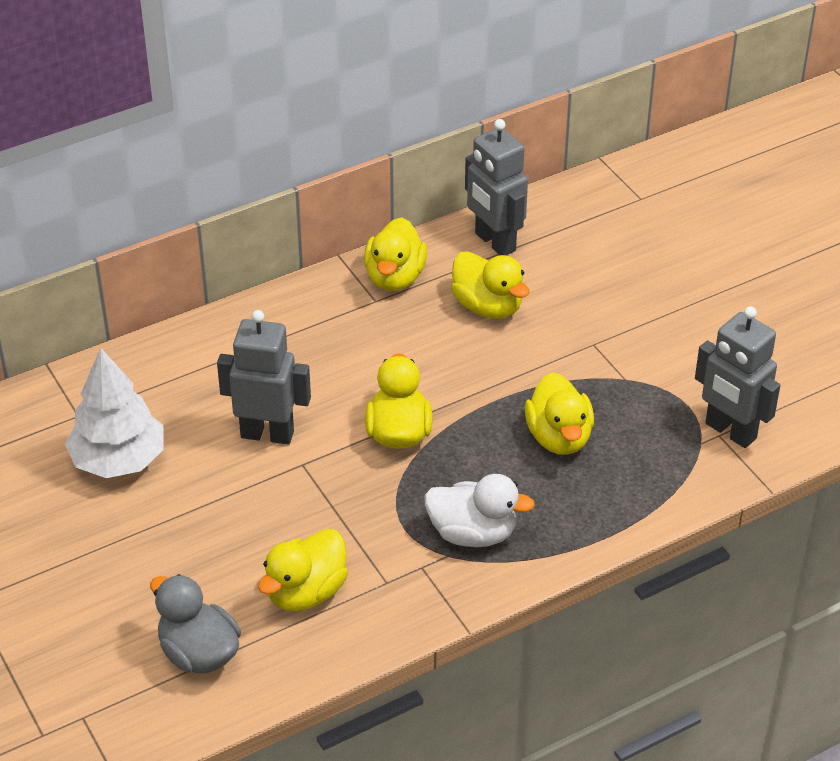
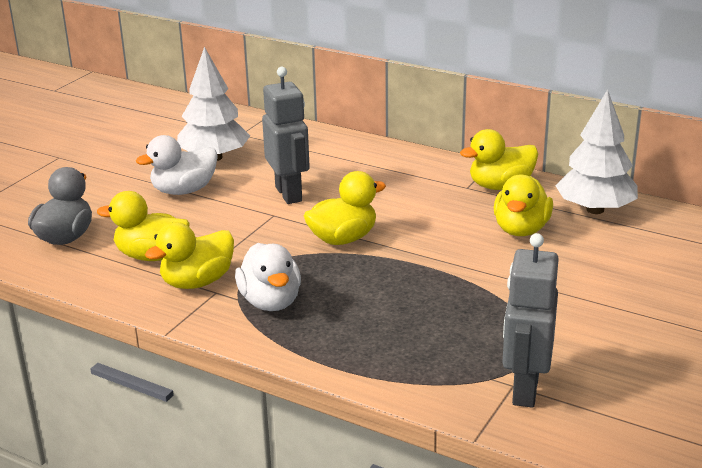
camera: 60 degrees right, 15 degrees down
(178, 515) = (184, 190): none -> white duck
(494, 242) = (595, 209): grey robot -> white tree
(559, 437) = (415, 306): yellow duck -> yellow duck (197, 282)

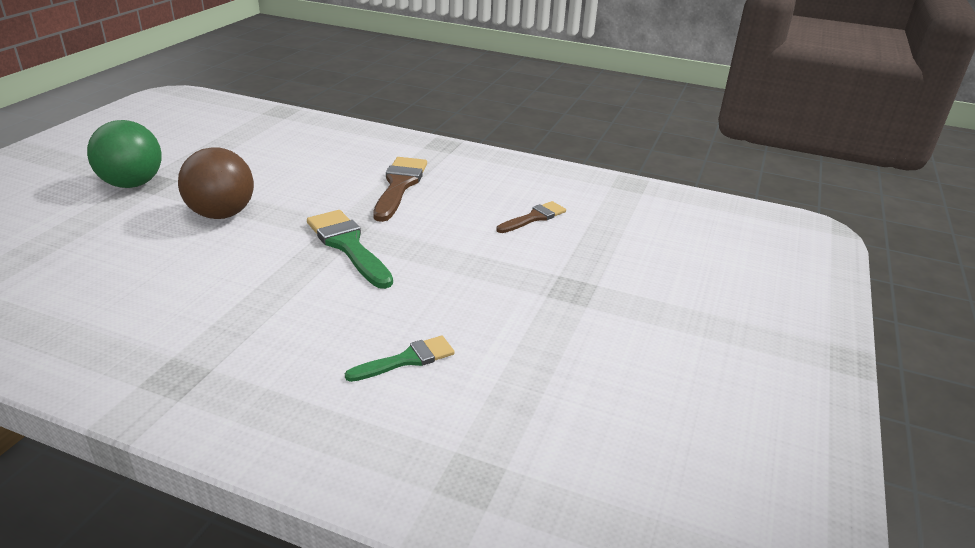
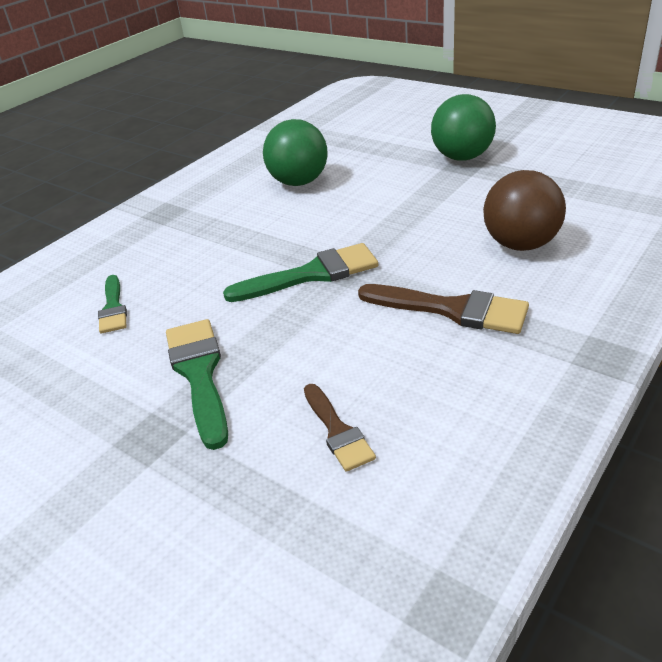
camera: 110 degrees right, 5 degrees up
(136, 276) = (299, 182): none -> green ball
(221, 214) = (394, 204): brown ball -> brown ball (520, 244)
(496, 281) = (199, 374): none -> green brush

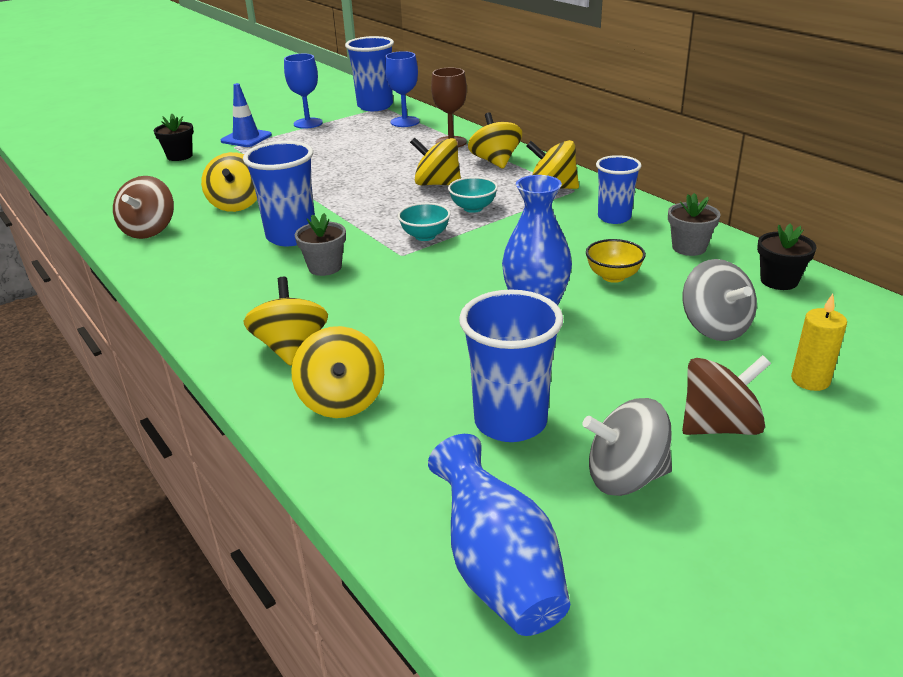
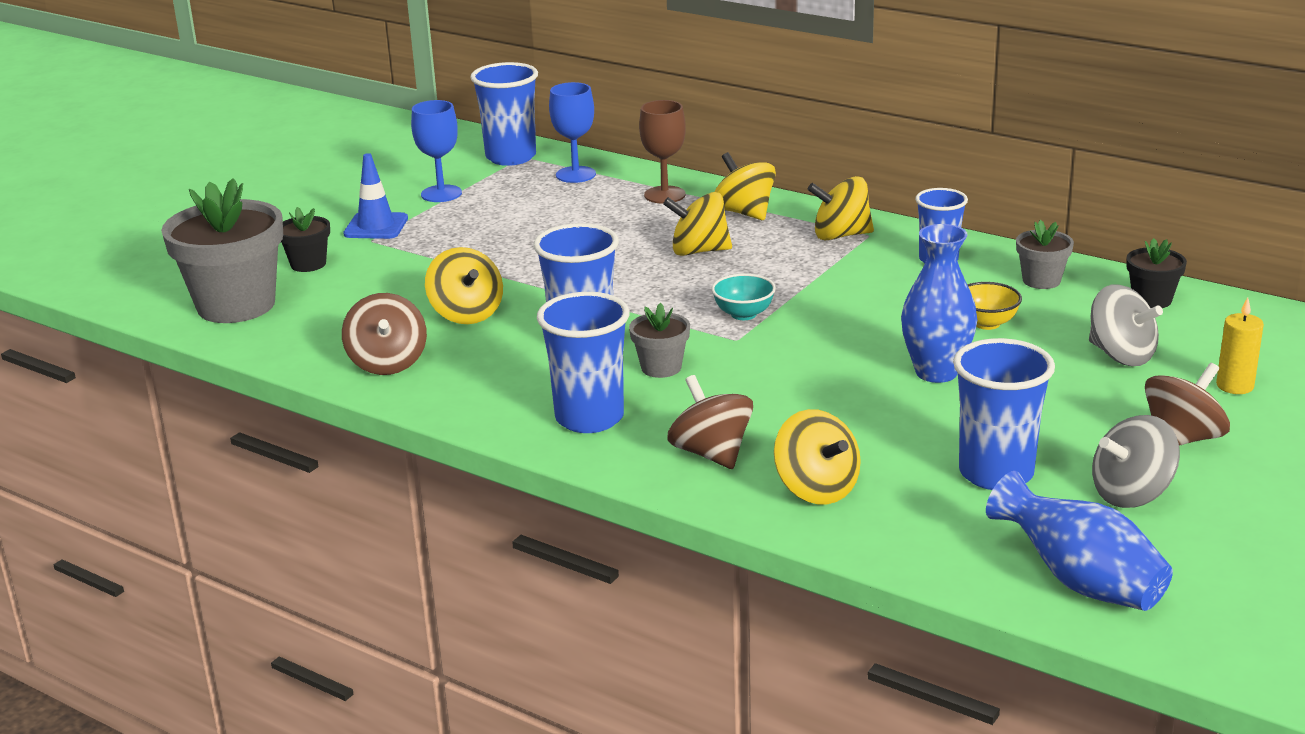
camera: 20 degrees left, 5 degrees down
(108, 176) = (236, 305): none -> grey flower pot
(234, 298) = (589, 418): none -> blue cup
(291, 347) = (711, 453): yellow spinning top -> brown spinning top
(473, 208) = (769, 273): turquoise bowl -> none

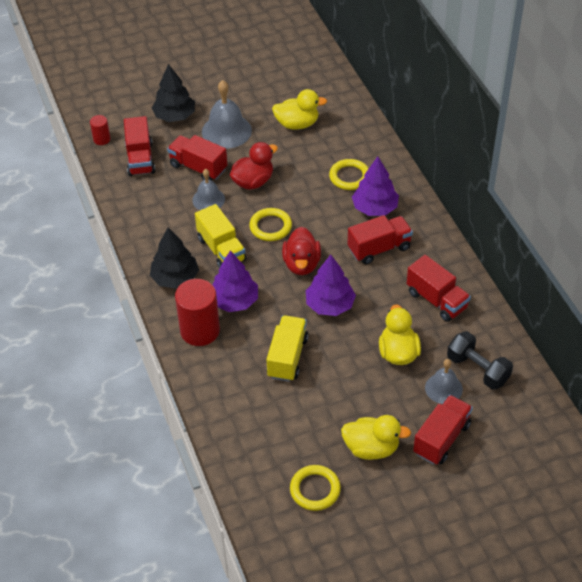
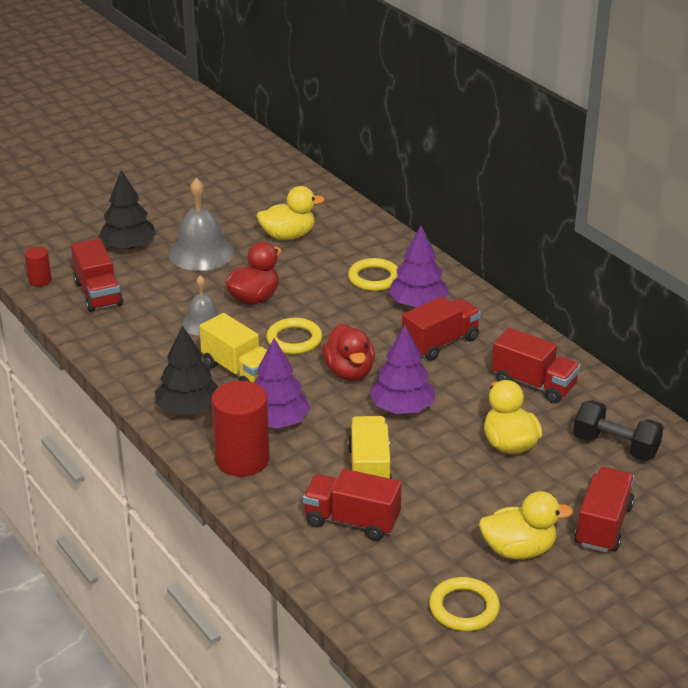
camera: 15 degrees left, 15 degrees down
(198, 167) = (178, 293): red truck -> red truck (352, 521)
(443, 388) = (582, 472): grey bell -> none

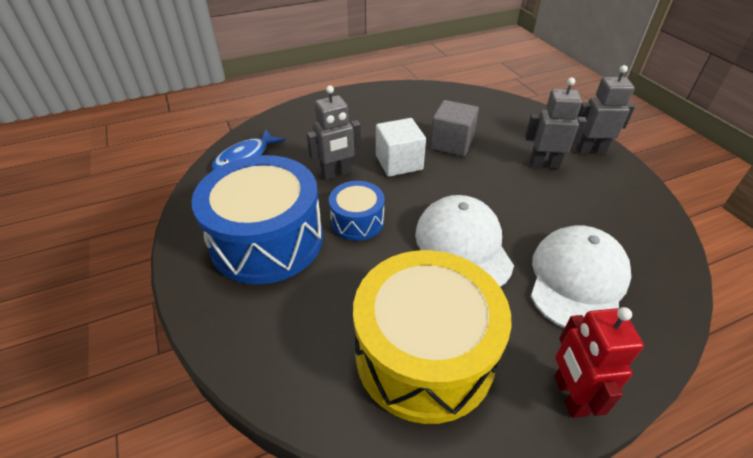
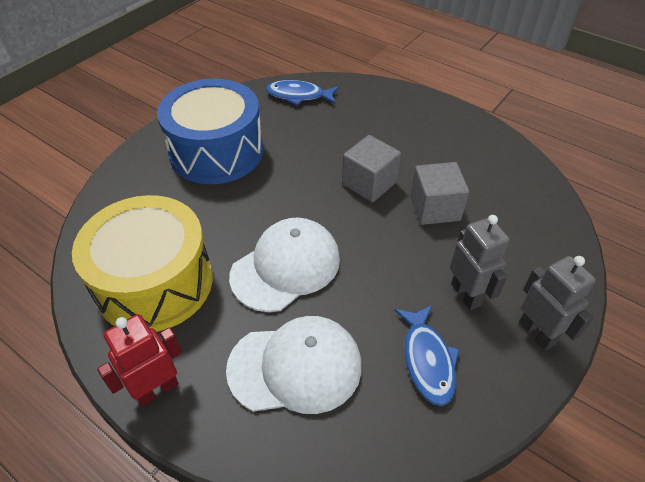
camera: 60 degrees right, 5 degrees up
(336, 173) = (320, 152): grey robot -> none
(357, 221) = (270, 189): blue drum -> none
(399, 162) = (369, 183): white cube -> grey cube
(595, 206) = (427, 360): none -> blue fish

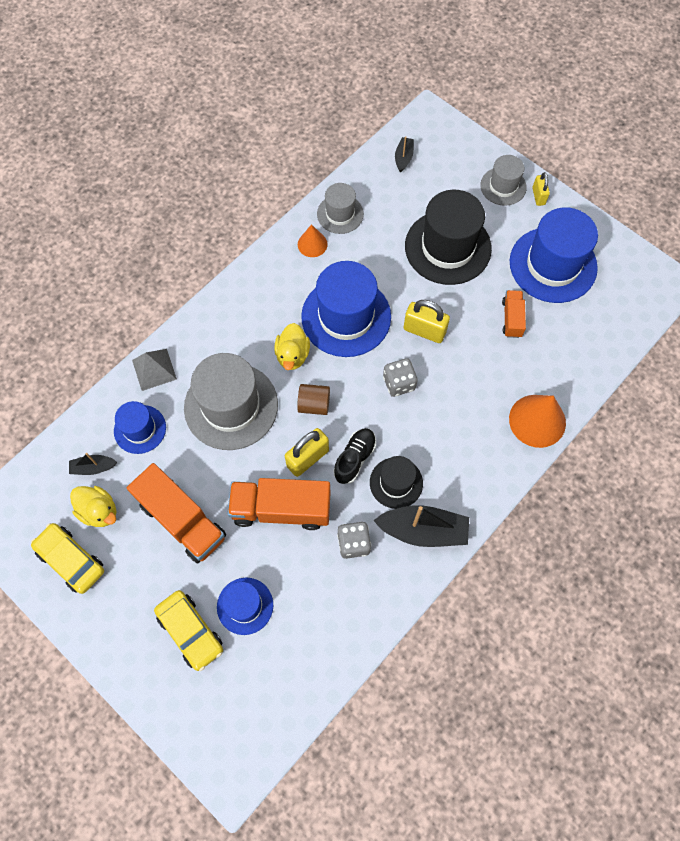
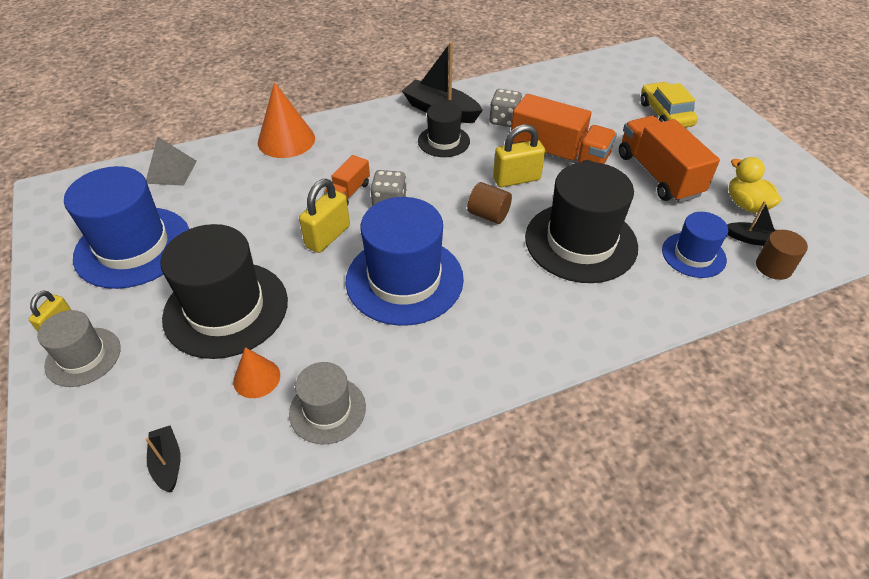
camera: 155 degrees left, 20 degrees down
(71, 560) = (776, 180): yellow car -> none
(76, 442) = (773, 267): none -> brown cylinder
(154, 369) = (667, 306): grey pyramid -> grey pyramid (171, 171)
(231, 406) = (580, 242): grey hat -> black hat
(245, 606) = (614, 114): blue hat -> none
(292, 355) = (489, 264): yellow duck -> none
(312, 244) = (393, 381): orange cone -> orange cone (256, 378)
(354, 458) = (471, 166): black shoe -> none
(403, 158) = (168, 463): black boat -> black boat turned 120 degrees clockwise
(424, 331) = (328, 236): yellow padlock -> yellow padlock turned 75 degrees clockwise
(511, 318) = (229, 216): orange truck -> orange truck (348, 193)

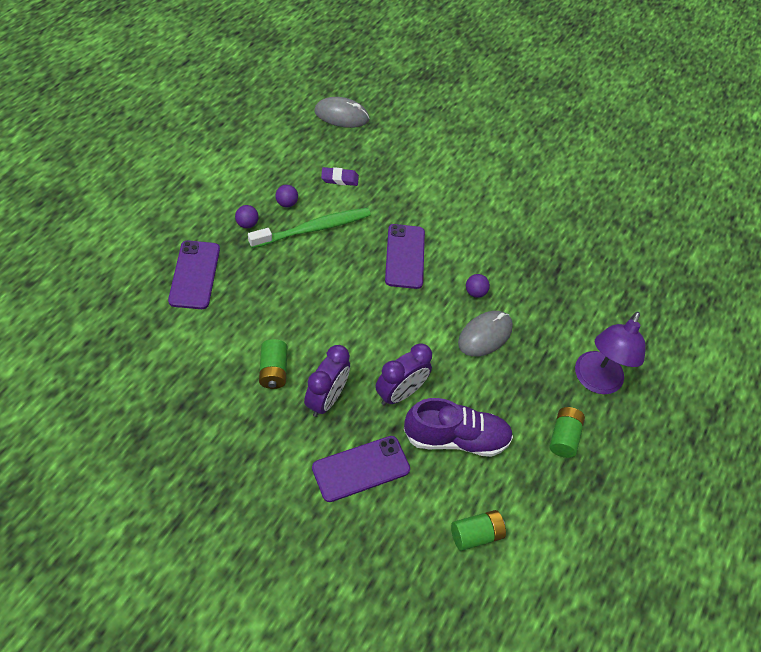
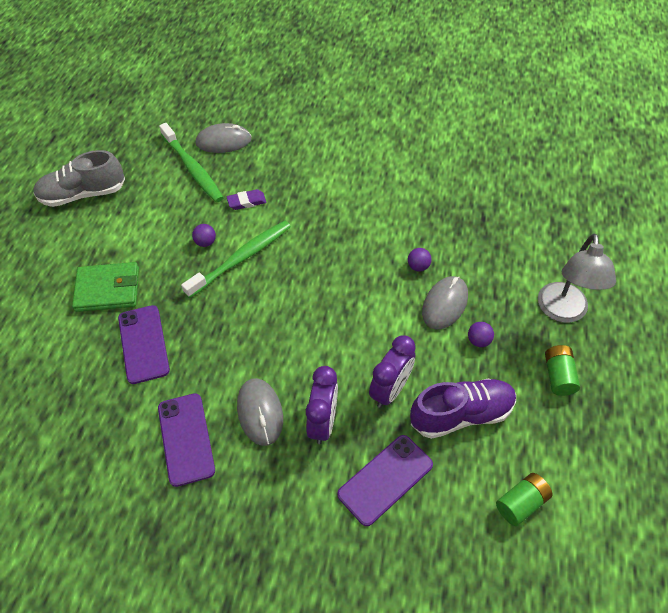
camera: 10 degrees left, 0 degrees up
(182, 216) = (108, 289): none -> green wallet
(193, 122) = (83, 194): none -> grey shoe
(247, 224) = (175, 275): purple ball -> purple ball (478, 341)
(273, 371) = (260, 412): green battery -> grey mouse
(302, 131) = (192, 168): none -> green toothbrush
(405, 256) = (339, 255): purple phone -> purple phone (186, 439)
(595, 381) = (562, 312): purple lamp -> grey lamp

......

[TASK OBJECTIVE] Where a picture appears in the records above, omit it, and transcribe exactly the stretch of lines from the one with "(511, 318) = (229, 216): orange" through the one with "(302, 131) = (192, 168): none".

[WRITTEN ANSWER]
(511, 318) = (229, 216): orange truck -> orange truck (348, 193)

camera: 10 degrees left, 0 degrees up
(182, 216) = (108, 289): none -> green wallet
(193, 122) = (83, 194): none -> grey shoe
(247, 224) = (175, 275): purple ball -> purple ball (478, 341)
(273, 371) = (260, 412): green battery -> grey mouse
(302, 131) = (192, 168): none -> green toothbrush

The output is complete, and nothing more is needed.